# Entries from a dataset
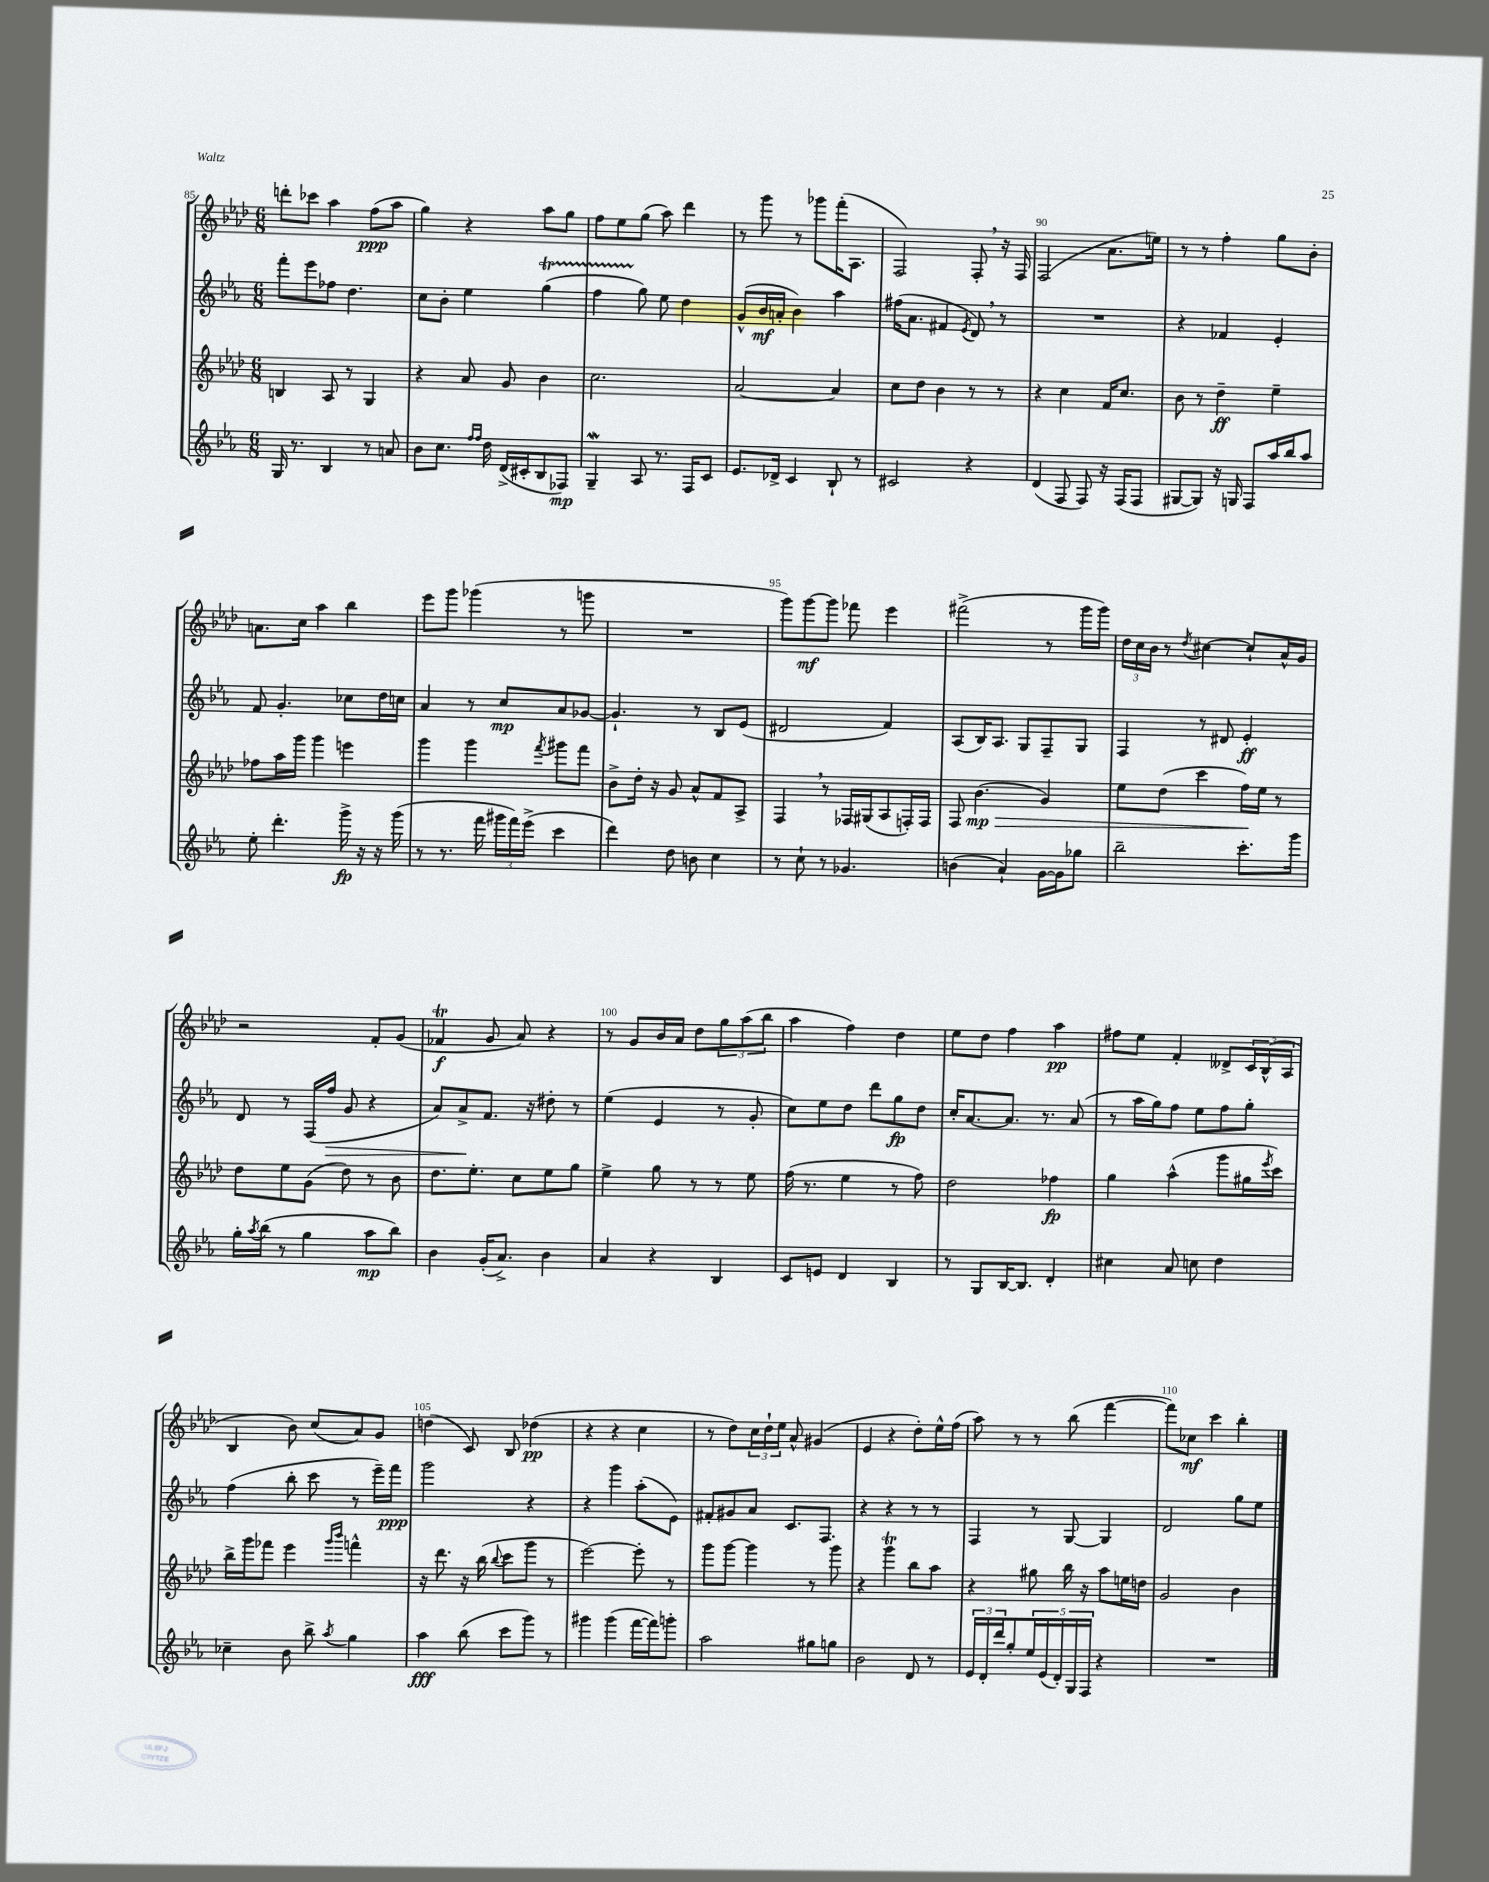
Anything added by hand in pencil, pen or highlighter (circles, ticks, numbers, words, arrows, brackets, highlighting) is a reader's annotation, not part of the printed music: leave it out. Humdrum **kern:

**kern	**dynam	**kern	**dynam	**kern	**dynam	**kern	**dynam
*part4	*part4	*part3	*part3	*part2	*part2	*part1	*part1
*staff4	*staff4	*staff3	*staff3	*staff2	*staff2	*staff1	*staff1
*clefG2	*	*clefG2	*	*clefG2	*	*clefG2	*
*k[b-e-a-]	*	*k[b-e-a-d-]	*	*k[b-e-a-]	*	*k[b-e-a-d-]	*
*M6/8	*	*M6/8	*	*M6/8	*	*M6/8	*
=85	=85	=85	=85	=85	=85	=85	=85
16G/	.	4Bn/	.	8fff'\L	.	8dddn'\L	.
8.r	.	.	.	.	.	.	.
.	.	.	.	8eee-\	.	8ccc-X\J	.
4B-/	.	8A-/	.	8ff-X\J	.	4aa-\	.
.	.	8r	.	4.dd\	.	.	.
8r	.	4G/	.	.	.	(8ff\L	ppp
8an/	.	.	.	.	.	8aa-\J	.
=86	=86	=86	=86	=86	=86	=86	=86
8b-\L	.	4r	.	8cc\L	.	4gg\)	.
8.cc\J	.	.	.	8b-'\J	.	.	.
.	.	8a-/	.	4ee-\	.	4r	.
16qqff/LL	.	.	.	.	.	.	.
16qqff/JJ	.	.	.	.	.	.	.
16dd\	.	.	.	.	.	.	.
(16d^/LL	.	8g/	.	.	.	.	.
16c#X'/J	.	.	.	.	.	.	.
8B-/	.	4b-\	.	(4ggt\	.	8aa-\L	.
8F-X/J)	mp	.	.	.	.	8gg\J	.
=87	=87	=87	=87	=87	=87	=87	=87
4GW~/	.	2.cc\	.	4ffTTT\	.	8ff\L	.
.	.	.	.	.	.	8ee-\	.
8A-/	.	.	.	8gg\)	.	(8gg\J	.
8.r	.	.	.	8ee-\	.	8aa-\)	.
.	.	.	.	4dd\	.	4ddd-\	.
16F/KL	.	.	.	.	.	.	.
8c/J	.	.	.	.	.	.	.
=88	=88	=88	=88	=88	=88	=88	=88
8.e-/L	.	[2a-/	.	(8g^^/L	.	8r	.
.	.	.	.	16b-/L	mf	8ggg\	.
16d-X^/Jk	.	.	.	16an'/JJ	.	.	.
4c/	.	.	.	4b-\)	.	8r	.
.	.	.	.	.	.	8ggg-X\L	.
8B-`/	.	4a-/]	.	4aa-\	.	(16fff'\K	.
.	.	.	.	.	.	8.A-\J	.
8r	.	.	.	.	.	.	.
=89	=89	=89	=89	=89	=89	=89	=89
2c#X/	.	8cc\L	.	(16ff#X\KL	.	2F/)	.
.	.	.	.	8.a-\J	.	.	.
.	.	8dd-\J	.	.	.	.	.
.	.	4b-\	.	4f#X/	.	.	.
.	.	.	.	8qe-/	.	.	.
4r	.	8r	.	8d,/)	.	8F',/	.
.	.	8r	.	8r	.	16r	.
.	.	.	.	.	.	16F/	.
=90	=90	=90	=90	=90	=90	=90	=90
(4d/	.	4r	.	2.r	.	(2F/	.
8F/	.	4cc\	.	.	.	.	.
8F/)	.	.	.	.	.	.	.
16r	.	16f/KL	.	.	.	8.a-\L	.
(16F/KL	.	8.cc/J	.	.	.	.	.
8F/J	.	.	.	.	.	.	.
.	.	.	.	.	.	16een\Jk)	.
=91	=91	=91	=91	=91	=91	=91	=91
[8G#X/L	.	8b-\	.	4r	.	8r	.
8G#/J])	.	8r	.	.	.	8r	.
16r	.	4dd-~\	ff	4f-X/	.	4ff'\	.
16Gn/	.	.	.	.	.	.	.
8F/L	.	.	.	.	.	.	.
16aa-/L	.	4ee-~\	.	4e-'/	.	8gg\L	.
16bb-/J	.	.	.	.	.	.	.
8aa-/J	.	.	.	.	.	8b-'\J	.
!!LO:LB:g=z
=92	=92	=92	=92	=92	=92	=92	=92
8ee-'\	.	8ff-X\L	.	8f/	.	8.an\L	.
4.ddd'\	.	16aa-\L	.	4.g'/	.	.	.
.	.	16ggg\JJ	.	.	.	16cc\Jk	.
.	.	4ggg\	.	.	.	4aa-\	.
16ggg^\	fp	4eeen\	.	8cc-X\L	.	4bb-\	.
16r	.	.	.	.	.	.	.
16r	.	.	.	16dd\L	.	.	.
(16ggg\	.	.	.	16ccn\JJ	.	.	.
=93	=93	=93	=93	=93	=93	=93	=93
8r	.	4ggg\	.	4a-/	.	8eee-\L	.
8.r	.	.	.	.	.	8ggg\J	.
.	.	4ggg\	.	8r	.	(4ggg-X\	.
16fff\	.	.	.	.	.	.	.
24ggg#X\LL	.	.	.	8cc/L	mp	.	.
24fff\)	.	.	.	.	.	.	.
(24eee-^\JJ	.	.	.	.	.	.	.
.	.	8qfff/	.	.	.	.	.
4ccc\	.	8ggg#X\L	.	8a-/	.	8r	.
.	.	8fff\J	.	[8g-X/J	.	8gggn\	.
=94	=94	=94	=94	=94	=94	=94	=94
4ddd\)	.	8b-^\L	.	4.g-`/]	.	2.r	.
.	.	16dd-'\Jk	.	.	.	.	.
.	.	16r	.	.	.	.	.
8dd\	.	8g/	.	.	.	.	.
8bn\	.	8a-^^/L	.	8r	.	.	.
4cc\	.	8f/	.	8B-/L	.	.	.
.	.	8A-^/J	.	(8e-/J	.	.	.
=95	=95	=95	=95	=95	=95	=95	=95
8r	.	4F,/	.	2d#X/	.	8ggg\L)	.
8cc`\	.	.	.	.	.	[8ggg\	mf
8r	.	8r	.	.	.	8ggg\J]	.
4.g-X/	.	16F-X/LL	.	.	.	8fff-X\	.
.	.	(16G#X/J	.	.	.	.	.
.	.	8A-/	.	4f/)	.	4eee-\	.
.	.	16Fn'/L)	.	.	.	.	.
.	.	16F/JJ	.	.	.	.	.
=96	=96	=96	=96	=96	=96	=96	=96
(4bn\	.	8F/	.	(8A-/L	.	(2fff#X^\	.
!	!	!	!LO:HP:b	!	!	!	!
.	.	(4.b-\	> mp	16B-/K)	.	.	.
.	.	.	.	8.A-/J	.	.	.
4a-`/)	.	.	.	.	.	.	.
.	.	.	.	8G/L	.	.	.
[16g\LL	.	4g/)	.	8F~/	.	8r	.
16g\J]	.	.	.	.	.	.	.
8gg-X\J	.	.	.	8G/J	.	16ggg\LL	.
.	.	.	.	.	.	16ggg\JJ)	.
=97	=97	=97	=97	=97	=97	=97	=97
2bb-~\	.	8ee-\L	.	4F/	.	24dd-\LL	.
.	.	.	.	.	.	24cc\	.
.	.	.	.	.	.	24b-\JJ	.
.	.	(8dd-\J	.	.	.	8r	.
.	.	.	.	.	.	8qdd-/	.
.	.	4ccc\	.	8r	.	[4cc#X\	.
.	.	.	.	8d#X/	.	.	.
8.ccc'\L	.	16ff\LL)	.	4e-'/	ff	8cc#`/L]	.
.	.	16ee-\JJ	]	.	.	.	.
.	.	8r	.	.	.	16a-^^/L	.
16ggg\Jk	.	.	.	.	.	16g/JJ	.
!!LO:LB:g=z
=98	=98	=98	=98	=98	=98	=98	=98
16gg'\LL	.	8dd-\L	.	8d/	.	2r	.
8qaa-/	.	.	.	.	.	.	.
(16bb-\JJ	.	.	.	.	.	.	.
8r	.	8ee-\	.	8r	.	.	.
4gg\	.	(8g\J	.	(16F/LL	.	.	.
!	!	!	!	!	!LO:HP:b	!	!
.	.	.	.	16ff/JJ	>	.	.
.	.	8dd-\)	.	8g/	.	.	.
8aa-\L	mp	8r	.	4r	.	8f'/L	.
8bb-\J)	.	8b-\	.	.	.	(8g/J	.
=99	=99	=99	=99	=99	=99	=99	=99
4b-\	.	8.dd-\L	.	8a-/L)	.	4f-XT/	f
.	.	.	.	8a-^/	.	.	.
.	.	8.ee-'\J	.	.	.	.	.
(16g'/KL	.	.	.	8.f/J	]	8g/	.
8.a-^/J)	.	.	.	.	.	.	.
.	.	8cc\L	.	.	.	8a-/)	.
.	.	.	.	16r	.	.	.
4b-\	.	8ee-\	.	8dd#X'\	.	4r	.
.	.	8gg\J	.	8r	.	.	.
=100	=100	=100	=100	=100	=100	=100	=100
4a-/	.	4ee-^\	.	(4ee-\	.	8r	.
.	.	.	.	.	.	8g/L	.
4r	.	8gg\	.	4e-/	.	16b-/L	.
.	.	.	.	.	.	16a-/JJ	.
.	.	8r	.	.	.	8dd-\L	.
4B-/	.	8r	.	8r	.	12gg\	.
.	.	.	.	.	.	(12aa-\	.
.	.	8ee-\	.	8g'/	.	.	.
.	.	.	.	.	.	12bb-\J	.
=101	=101	=101	=101	=101	=101	=101	=101
8c/L	.	(16ff\	.	8cc\L)	.	4aa-\	.
.	.	8.r	.	.	.	.	.
8en/J	.	.	.	8ee-\	.	.	.
4d/	.	4ee-\	.	8dd\J	.	4ff\)	.
.	.	.	.	8ddd\L	.	.	.
4B-/	.	8r	.	8gg\	fp	4dd-\	.
.	.	8ff\)	.	8dd\J	.	.	.
=102	=102	=102	=102	=102	=102	=102	=102
8r	.	2dd-\	.	16cc'/KL	.	8ee-\L	.
.	.	.	.	[8.a-/	.	.	.
8G/L	.	.	.	.	.	8dd-\J	.
[16B-/K	.	.	.	8.a-/J]	.	4ff\	.
8.B-/J]	.	.	.	.	.	.	.
.	.	.	.	8.r	.	.	.
4d'/	.	4ff-X\	fp	.	.	4aa-\	pp
.	.	.	.	(8a-/	.	.	.
=103	=103	=103	=103	=103	=103	=103	=103
4cc#X\	.	4gg\	.	8r	.	8ff#X\L	.
.	.	.	.	16aa-\LL	.	8ee-\J	.
.	.	.	.	16gg\J)	.	.	.
8a-/	.	(4aa-^^\	.	8ff\J	.	4f'/	.
8ccn\	.	.	.	8ee-\L	.	.	.
4dd\	.	8ggg\L	.	8ff\	.	8d--X^/L	.
.	.	16gg#X\L	.	8gg'\J	.	24c/L	.
.	.	.	.	.	.	(24B-^^/	.
.	.	8qeee-/	.	.	.	.	.
.	.	16ccc\JJ)	.	.	.	.	.
.	.	.	.	.	.	24A-/JJ	.
!!LO:LB:g=z
=104	=104	=104	=104	=104	=104	=104	=104
4cc-X~\	.	16bb-^\LL	.	(4ff\	.	4B-/	.
.	.	16ggg\J	.	.	.	.	.
.	.	8fff-X\J	.	.	.	.	.
8b-\	.	4eee-\	.	8bb-'\	.	8b-\)	.
8bb-^\	.	.	.	8ccc\	.	(8cc/L	.
.	.	16qqggg/LL	.	.	.	.	.
8qaa-/	.	16qqbbb-/JJ	.	.	.	.	.
4gg\	.	4fffn^^\	.	8r	.	8a-/)	.
.	.	.	.	16eee-~\LL)	.	8g/J	.
.	.	.	.	16fff\JJ	ppp	.	.
=105	=105	=105	=105	=105	=105	=105	=105
4aa-\	fff	16r	.	2ggg\	.	(4ddn\	.
.	.	8.ddd-\	.	.	.	.	.
(8bb-\	.	16r	.	.	.	8c/)	.
.	.	(16bb-\	.	.	.	.	.
.	.	8qqbb-/	.	.	.	.	.
8ccc\L	.	8ccc\L	.	.	.	8B-/	.
8ggg\J)	.	8ggg\J	.	4r	.	(4dd-X\	pp
8r	.	8r	.	.	.	.	.
=106	=106	=106	=106	=106	=106	=106	=106
4ggg#X\	.	[2eee-\)	.	4r	.	4r	.
(4ggg#\	.	.	.	4ggg\	.	4r	.
[16fff\LL	.	8eee-'\]	.	(8aa-'\L	.	4cc\	.
16fff\J])	.	.	.	.	.	.	.
8gggn'\J	.	8r	.	8e-\J)	.	.	.
=107	=107	=107	=107	=107	=107	=107	=107
2aa-\	.	8ggg\L	.	8f#X'/L	.	8r	.
.	.	[8ggg\J	.	8g#X/	.	8dd-\L)	.
.	.	4ggg\]	.	8a-/J	.	24cc\L	.
.	.	.	.	.	.	24dd-`\	.
.	.	.	.	.	.	24ee-\JJ	.
.	.	.	.	8.c/L	.	8a-^^/	.
8gg#X\L	.	8r	.	.	.	(4g#X/	.
.	.	.	.	8.F/J	.	.	.
8ggn\J	.	8ggg\	.	.	.	.	.
=108	=108	=108	=108	=108	=108	=108	=108
2b-\	.	4r	.	4r	.	4e-/	.
.	.	4gggt\	.	4r	.	4r	.
8d/	.	8bb-\L	.	8r	.	8dd-'\L)	.
8r	.	8aa-\J	.	8r	.	16ee-^^\L	.
.	.	.	.	.	.	(16ff\JJ	.
=109	=109	=109	=109	=109	=109	=109	=109
24e-/LL	.	4r	.	4F/	.	8aa-\)	.
24d'/	.	.	.	.	.	.	.
24ddd/J	.	.	.	.	.	.	.
8gg'/	.	.	.	.	.	8r	.
20ee-/L	.	8gg#X\	.	8r	.	8r	.
(20e-/	.	.	.	.	.	.	.
20d'/)	.	.	.	.	.	.	.
.	.	16bb-\	.	[8G/	.	(8bb-\	.
20G/	.	.	.	.	.	.	.
.	.	16r	.	.	.	.	.
20F/JJ	.	.	.	.	.	.	.
4r	.	8aa-\L	.	4G/]	.	[4fff\	.
.	.	16een\L	.	.	.	.	.
.	.	16ddn\JJ	.	.	.	.	.
=110	=110	=110	=110	=110	=110	=110	=110
2.r	.	2g/	.	2d/	.	8fff\L])	.
.	.	.	.	.	.	8cc-X\J	mf
.	.	.	.	.	.	4ccc\	.
.	.	4b-\	.	8gg\L	.	4bb-'\	.
.	.	.	.	8ee-\J	.	.	.
==	==	==	==	==	==	==	==
*-	*-	*-	*-	*-	*-	*-	*-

# WHAT IS REQUIRED
Please pull out every line of the records above that contains the string "kern".

# ANSWER TO THE TASK
Anything added by hand in pencil, pen or highlighter (circles, ticks, numbers, words, arrows, brackets, highlighting) is a reader's annotation, not part of the printed music: leave it out. Humdrum **kern:
**kern	**dynam	**kern	**dynam	**kern	**dynam	**kern	**dynam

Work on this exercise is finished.